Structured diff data
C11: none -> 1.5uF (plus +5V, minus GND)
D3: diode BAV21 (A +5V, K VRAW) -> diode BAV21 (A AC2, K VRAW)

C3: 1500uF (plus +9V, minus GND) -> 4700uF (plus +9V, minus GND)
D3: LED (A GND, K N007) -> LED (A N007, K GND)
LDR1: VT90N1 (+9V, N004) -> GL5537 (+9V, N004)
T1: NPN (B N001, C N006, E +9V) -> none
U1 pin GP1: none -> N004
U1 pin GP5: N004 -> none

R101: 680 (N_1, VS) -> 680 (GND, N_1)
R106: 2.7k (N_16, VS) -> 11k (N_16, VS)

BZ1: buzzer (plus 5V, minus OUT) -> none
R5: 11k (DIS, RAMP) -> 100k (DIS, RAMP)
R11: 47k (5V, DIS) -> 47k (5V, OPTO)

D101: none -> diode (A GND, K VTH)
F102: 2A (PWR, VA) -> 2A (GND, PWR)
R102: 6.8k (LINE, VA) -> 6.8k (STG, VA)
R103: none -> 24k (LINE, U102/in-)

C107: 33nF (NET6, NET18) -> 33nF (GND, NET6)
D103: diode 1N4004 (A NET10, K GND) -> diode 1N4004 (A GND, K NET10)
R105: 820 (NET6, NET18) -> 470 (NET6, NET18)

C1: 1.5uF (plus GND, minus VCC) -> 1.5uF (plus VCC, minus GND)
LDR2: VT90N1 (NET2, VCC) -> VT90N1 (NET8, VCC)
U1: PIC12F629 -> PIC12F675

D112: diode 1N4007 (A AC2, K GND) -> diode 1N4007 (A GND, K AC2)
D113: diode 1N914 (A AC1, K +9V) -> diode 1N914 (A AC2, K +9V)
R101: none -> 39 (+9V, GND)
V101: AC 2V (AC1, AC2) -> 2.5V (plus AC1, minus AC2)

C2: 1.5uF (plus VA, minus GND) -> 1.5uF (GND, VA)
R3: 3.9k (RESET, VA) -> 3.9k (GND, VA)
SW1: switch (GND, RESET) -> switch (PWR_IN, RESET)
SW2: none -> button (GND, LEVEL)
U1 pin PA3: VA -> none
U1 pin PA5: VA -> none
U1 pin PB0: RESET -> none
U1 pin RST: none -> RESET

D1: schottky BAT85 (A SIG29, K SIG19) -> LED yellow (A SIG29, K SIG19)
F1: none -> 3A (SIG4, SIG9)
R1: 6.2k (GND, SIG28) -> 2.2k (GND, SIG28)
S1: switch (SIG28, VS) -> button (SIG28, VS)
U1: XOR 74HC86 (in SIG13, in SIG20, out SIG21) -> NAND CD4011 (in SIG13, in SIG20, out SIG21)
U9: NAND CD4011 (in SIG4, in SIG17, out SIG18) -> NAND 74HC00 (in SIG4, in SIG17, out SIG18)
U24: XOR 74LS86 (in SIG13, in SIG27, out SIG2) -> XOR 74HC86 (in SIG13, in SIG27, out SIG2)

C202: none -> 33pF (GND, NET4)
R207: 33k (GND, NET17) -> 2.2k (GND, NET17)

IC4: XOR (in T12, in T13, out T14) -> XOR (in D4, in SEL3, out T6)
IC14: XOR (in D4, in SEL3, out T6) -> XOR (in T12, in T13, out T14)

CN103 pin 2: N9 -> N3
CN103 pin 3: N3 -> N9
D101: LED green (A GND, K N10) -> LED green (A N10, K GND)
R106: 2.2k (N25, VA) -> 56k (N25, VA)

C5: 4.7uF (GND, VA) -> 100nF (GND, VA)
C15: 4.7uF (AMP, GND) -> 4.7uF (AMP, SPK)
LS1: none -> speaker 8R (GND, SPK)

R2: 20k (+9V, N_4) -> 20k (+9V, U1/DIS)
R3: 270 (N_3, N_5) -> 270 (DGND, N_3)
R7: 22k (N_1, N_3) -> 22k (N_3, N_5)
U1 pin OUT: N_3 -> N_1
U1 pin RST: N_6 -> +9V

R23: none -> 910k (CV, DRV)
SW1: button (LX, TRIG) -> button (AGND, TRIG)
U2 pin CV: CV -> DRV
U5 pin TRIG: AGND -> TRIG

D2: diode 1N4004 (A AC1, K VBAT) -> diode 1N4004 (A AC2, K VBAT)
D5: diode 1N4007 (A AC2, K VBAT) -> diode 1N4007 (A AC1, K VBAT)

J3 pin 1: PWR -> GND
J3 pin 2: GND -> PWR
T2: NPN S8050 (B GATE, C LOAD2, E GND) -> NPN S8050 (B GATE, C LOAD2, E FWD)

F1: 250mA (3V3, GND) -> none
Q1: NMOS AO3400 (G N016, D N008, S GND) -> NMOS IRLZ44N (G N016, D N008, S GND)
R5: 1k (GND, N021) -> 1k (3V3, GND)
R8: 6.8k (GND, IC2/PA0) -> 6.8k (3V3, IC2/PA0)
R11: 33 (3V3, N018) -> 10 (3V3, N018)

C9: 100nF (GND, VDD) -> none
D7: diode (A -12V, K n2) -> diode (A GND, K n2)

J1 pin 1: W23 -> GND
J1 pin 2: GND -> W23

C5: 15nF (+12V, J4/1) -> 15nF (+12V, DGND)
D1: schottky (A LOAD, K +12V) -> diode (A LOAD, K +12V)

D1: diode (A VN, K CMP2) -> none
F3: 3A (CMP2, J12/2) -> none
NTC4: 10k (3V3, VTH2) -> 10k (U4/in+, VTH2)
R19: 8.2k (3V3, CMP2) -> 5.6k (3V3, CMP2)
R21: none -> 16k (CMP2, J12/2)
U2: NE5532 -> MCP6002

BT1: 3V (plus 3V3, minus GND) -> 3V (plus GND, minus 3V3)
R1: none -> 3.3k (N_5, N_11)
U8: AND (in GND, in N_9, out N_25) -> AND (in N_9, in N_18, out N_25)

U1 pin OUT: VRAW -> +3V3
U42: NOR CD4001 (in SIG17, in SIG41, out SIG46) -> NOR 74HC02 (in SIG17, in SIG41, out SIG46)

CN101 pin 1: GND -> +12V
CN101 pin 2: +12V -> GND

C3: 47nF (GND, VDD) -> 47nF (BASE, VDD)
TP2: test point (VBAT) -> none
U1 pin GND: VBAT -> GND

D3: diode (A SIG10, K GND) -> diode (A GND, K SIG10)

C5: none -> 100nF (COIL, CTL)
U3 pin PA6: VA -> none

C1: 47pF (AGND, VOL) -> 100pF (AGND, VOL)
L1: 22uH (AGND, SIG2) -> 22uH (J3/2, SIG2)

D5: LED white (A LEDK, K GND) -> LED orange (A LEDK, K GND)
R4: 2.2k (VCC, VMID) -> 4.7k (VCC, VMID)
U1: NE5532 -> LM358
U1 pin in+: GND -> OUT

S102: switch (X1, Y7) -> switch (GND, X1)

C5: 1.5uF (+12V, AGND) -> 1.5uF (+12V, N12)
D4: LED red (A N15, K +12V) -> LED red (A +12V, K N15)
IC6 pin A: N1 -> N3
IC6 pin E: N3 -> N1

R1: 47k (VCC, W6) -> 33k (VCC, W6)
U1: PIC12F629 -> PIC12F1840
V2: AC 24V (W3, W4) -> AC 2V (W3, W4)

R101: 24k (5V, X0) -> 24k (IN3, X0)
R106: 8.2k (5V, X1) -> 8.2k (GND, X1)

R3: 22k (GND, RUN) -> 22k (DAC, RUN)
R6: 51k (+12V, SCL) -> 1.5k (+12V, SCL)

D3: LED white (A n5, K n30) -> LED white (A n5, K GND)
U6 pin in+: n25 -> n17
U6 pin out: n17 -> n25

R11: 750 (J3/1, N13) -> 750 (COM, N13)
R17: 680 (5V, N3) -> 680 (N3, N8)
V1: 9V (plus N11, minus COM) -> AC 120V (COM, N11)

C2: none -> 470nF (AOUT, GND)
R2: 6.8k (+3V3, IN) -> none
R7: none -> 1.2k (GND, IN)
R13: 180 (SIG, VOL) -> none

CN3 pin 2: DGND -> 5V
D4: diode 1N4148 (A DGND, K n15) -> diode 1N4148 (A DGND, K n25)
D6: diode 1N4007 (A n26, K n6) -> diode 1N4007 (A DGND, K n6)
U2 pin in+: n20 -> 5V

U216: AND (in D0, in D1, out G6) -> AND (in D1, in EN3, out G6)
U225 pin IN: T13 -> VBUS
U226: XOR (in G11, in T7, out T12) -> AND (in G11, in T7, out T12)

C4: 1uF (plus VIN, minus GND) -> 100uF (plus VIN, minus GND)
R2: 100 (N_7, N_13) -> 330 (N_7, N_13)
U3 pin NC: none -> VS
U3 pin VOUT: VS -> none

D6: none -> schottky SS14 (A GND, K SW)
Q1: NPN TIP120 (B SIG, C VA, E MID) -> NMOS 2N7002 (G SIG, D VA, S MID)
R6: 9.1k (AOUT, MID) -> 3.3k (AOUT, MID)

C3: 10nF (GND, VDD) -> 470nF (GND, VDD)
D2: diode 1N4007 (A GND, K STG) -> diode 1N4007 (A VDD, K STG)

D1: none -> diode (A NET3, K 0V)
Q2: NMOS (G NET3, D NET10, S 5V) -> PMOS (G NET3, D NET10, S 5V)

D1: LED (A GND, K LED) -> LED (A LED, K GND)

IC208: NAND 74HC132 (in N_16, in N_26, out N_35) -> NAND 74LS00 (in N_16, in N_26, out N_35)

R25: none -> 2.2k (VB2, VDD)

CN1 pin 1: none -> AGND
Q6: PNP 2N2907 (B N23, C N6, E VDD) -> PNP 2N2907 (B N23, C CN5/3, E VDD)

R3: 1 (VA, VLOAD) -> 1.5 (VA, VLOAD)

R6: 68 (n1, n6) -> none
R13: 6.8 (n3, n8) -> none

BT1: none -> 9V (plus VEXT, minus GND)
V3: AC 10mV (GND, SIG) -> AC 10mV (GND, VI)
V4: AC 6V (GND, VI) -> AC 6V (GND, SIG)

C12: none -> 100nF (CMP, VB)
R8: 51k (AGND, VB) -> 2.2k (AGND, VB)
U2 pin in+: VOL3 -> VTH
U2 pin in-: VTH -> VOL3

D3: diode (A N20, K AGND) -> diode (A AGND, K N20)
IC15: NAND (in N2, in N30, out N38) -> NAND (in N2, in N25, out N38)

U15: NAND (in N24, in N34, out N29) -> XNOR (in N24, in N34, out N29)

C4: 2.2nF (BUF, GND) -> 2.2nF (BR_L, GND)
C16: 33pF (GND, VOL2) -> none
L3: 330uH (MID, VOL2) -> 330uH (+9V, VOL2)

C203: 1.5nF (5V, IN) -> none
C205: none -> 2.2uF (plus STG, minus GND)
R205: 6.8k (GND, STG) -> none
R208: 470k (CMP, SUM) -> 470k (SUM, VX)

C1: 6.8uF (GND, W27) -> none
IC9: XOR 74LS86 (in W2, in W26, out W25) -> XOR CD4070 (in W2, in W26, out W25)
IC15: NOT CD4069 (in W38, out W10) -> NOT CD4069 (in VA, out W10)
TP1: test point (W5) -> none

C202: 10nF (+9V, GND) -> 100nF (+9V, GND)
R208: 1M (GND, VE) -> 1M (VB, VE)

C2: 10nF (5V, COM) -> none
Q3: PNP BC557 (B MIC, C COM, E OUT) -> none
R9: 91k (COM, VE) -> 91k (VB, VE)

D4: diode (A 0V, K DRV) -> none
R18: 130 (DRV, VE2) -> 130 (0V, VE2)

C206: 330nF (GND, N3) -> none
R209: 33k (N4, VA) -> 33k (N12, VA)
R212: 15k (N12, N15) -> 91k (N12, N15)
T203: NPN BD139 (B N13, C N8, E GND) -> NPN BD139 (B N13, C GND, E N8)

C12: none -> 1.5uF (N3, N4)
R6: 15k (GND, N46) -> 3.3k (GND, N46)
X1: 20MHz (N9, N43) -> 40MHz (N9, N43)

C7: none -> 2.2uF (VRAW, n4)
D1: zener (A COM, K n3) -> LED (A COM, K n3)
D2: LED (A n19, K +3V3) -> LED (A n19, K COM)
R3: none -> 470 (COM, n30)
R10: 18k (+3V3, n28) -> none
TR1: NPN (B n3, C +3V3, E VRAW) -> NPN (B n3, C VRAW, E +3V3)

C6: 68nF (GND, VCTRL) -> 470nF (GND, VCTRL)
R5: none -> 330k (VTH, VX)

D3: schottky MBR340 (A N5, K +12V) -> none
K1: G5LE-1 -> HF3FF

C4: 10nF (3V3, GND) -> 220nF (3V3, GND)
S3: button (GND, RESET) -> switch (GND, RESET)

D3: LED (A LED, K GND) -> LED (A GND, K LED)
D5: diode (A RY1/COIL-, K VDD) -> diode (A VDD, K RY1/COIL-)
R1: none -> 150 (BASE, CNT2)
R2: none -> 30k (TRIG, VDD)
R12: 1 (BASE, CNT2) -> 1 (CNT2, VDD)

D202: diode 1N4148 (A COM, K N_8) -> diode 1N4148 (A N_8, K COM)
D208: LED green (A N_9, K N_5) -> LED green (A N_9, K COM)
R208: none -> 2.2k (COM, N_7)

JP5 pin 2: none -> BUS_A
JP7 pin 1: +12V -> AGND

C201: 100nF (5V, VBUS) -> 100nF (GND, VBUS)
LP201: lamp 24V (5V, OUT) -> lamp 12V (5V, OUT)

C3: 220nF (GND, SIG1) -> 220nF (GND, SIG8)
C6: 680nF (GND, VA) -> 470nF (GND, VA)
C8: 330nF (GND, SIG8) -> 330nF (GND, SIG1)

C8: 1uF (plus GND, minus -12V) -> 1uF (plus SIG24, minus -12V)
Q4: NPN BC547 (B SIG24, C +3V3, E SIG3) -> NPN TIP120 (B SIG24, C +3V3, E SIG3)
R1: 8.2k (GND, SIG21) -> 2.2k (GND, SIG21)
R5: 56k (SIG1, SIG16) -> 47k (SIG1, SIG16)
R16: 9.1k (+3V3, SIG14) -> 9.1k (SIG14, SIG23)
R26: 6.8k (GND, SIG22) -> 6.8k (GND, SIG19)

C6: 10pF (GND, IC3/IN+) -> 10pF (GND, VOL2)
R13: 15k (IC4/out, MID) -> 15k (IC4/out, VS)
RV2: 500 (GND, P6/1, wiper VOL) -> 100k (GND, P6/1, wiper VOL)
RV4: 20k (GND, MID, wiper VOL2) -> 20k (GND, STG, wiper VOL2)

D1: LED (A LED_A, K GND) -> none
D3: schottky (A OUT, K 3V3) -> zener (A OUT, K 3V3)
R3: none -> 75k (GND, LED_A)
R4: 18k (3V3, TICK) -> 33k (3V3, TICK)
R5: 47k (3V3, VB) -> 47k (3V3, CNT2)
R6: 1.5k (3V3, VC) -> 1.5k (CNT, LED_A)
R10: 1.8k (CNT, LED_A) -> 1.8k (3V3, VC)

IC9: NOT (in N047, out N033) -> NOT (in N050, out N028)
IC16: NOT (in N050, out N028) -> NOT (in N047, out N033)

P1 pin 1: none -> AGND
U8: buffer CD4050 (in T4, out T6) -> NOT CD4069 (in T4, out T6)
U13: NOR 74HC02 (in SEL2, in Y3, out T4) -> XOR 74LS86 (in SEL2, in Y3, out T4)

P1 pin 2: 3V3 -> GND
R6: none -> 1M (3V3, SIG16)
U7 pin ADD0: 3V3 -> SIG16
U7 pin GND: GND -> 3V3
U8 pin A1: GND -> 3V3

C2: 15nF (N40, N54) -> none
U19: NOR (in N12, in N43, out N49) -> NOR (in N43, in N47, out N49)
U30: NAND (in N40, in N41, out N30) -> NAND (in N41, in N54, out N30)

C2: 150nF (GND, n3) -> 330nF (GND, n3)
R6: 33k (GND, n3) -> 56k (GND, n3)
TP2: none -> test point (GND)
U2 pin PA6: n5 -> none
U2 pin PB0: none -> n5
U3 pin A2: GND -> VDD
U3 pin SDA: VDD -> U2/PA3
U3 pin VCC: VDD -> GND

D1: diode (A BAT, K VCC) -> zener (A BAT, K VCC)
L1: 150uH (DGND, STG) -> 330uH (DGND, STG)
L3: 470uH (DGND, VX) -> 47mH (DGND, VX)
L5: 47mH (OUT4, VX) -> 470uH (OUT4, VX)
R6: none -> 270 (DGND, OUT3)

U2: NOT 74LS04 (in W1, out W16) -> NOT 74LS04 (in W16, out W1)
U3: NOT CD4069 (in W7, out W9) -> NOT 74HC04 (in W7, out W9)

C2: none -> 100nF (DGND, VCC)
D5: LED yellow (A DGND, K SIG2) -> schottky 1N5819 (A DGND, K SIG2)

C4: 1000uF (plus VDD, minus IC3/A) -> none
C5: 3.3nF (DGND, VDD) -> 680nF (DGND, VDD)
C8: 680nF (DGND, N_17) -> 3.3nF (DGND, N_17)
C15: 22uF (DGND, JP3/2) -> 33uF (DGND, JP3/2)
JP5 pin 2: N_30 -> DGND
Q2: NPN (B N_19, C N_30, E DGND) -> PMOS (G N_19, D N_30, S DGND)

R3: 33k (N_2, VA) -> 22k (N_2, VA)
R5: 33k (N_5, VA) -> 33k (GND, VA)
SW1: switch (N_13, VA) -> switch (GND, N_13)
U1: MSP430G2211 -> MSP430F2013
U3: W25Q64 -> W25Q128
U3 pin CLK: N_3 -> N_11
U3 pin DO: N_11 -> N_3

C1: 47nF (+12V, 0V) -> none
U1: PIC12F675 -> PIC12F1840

**EXERCISE DESCRIPTION**
The response must contain exactly the lines from the one with "U2: NOT 74LS04" to the end of the entries above, both included, and nothing more.

**TASK SOLUTION**
U2: NOT 74LS04 (in W1, out W16) -> NOT 74LS04 (in W16, out W1)
U3: NOT CD4069 (in W7, out W9) -> NOT 74HC04 (in W7, out W9)

C2: none -> 100nF (DGND, VCC)
D5: LED yellow (A DGND, K SIG2) -> schottky 1N5819 (A DGND, K SIG2)

C4: 1000uF (plus VDD, minus IC3/A) -> none
C5: 3.3nF (DGND, VDD) -> 680nF (DGND, VDD)
C8: 680nF (DGND, N_17) -> 3.3nF (DGND, N_17)
C15: 22uF (DGND, JP3/2) -> 33uF (DGND, JP3/2)
JP5 pin 2: N_30 -> DGND
Q2: NPN (B N_19, C N_30, E DGND) -> PMOS (G N_19, D N_30, S DGND)

R3: 33k (N_2, VA) -> 22k (N_2, VA)
R5: 33k (N_5, VA) -> 33k (GND, VA)
SW1: switch (N_13, VA) -> switch (GND, N_13)
U1: MSP430G2211 -> MSP430F2013
U3: W25Q64 -> W25Q128
U3 pin CLK: N_3 -> N_11
U3 pin DO: N_11 -> N_3

C1: 47nF (+12V, 0V) -> none
U1: PIC12F675 -> PIC12F1840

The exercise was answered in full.